* Data in this exercise
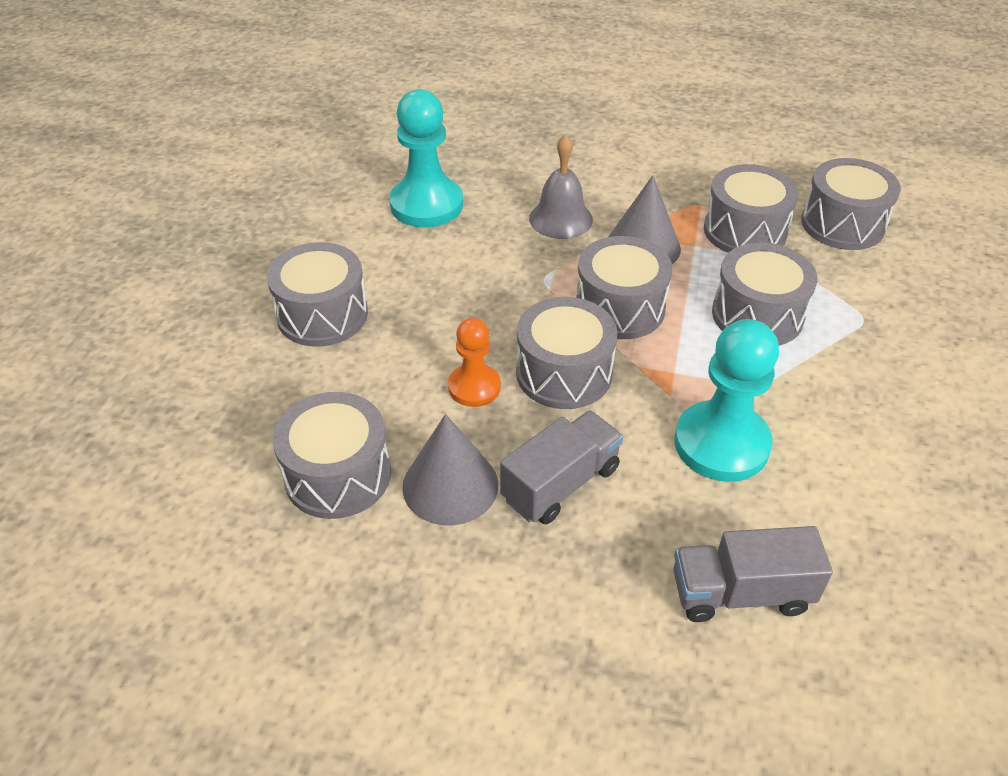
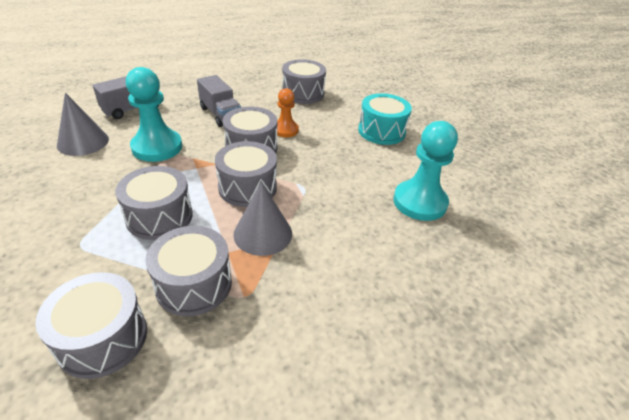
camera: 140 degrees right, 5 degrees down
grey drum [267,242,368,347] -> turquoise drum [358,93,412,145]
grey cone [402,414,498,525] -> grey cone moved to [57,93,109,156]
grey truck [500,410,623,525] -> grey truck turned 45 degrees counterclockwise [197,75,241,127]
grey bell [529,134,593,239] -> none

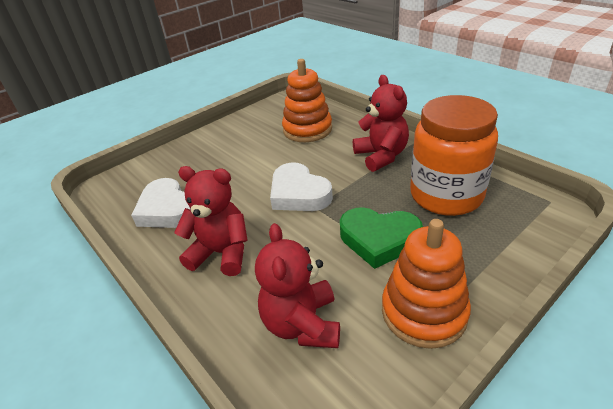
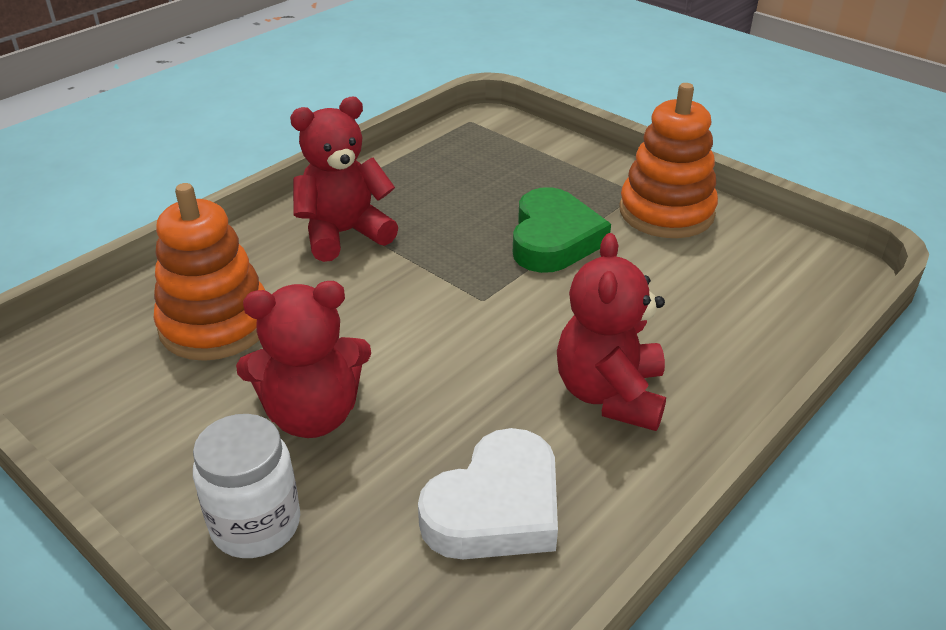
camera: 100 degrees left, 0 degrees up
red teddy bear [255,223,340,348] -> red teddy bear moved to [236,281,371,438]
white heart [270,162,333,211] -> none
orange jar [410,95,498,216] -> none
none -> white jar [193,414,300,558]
==
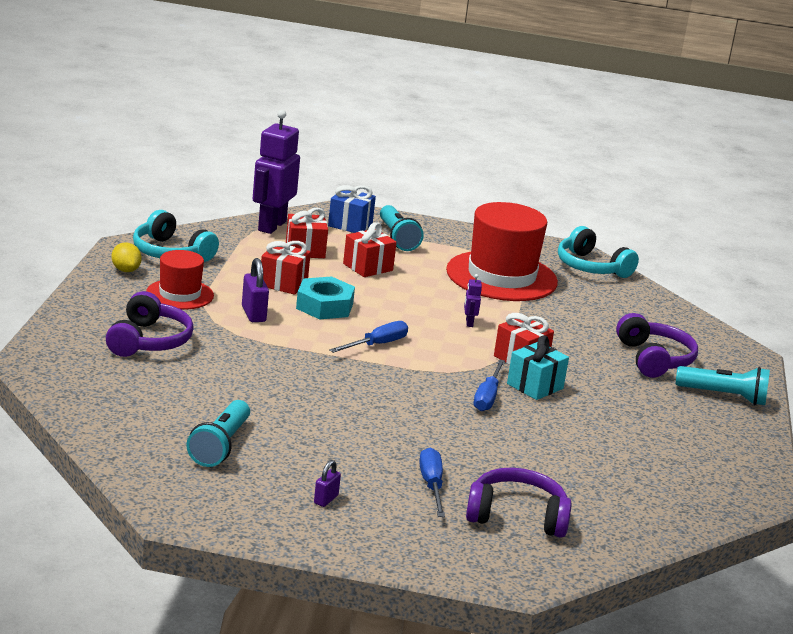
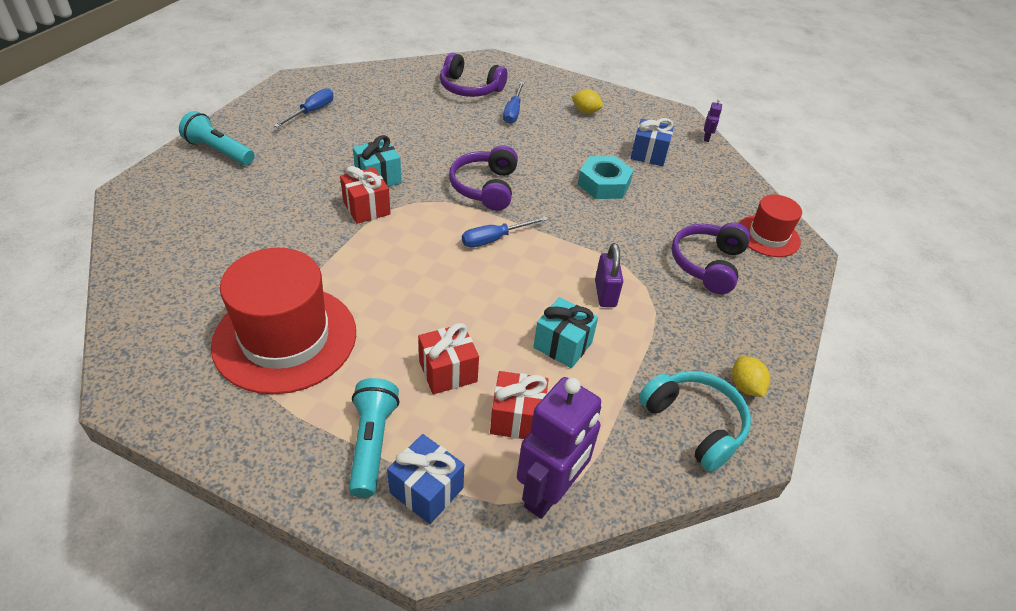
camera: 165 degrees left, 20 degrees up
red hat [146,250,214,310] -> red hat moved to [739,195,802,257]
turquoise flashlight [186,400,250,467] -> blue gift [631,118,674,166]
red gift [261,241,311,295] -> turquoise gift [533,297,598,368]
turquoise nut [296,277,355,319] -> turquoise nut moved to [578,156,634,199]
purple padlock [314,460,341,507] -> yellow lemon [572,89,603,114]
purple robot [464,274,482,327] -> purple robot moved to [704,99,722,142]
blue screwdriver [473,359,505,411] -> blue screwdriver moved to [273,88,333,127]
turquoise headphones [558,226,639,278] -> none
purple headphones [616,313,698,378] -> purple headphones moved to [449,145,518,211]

* Task to carry out
Each line in the data that holds the string "purple" needs to be copied.

* Response for this exercise
purple padlock [314,460,341,507] -> yellow lemon [572,89,603,114]
purple robot [464,274,482,327] -> purple robot moved to [704,99,722,142]
purple headphones [616,313,698,378] -> purple headphones moved to [449,145,518,211]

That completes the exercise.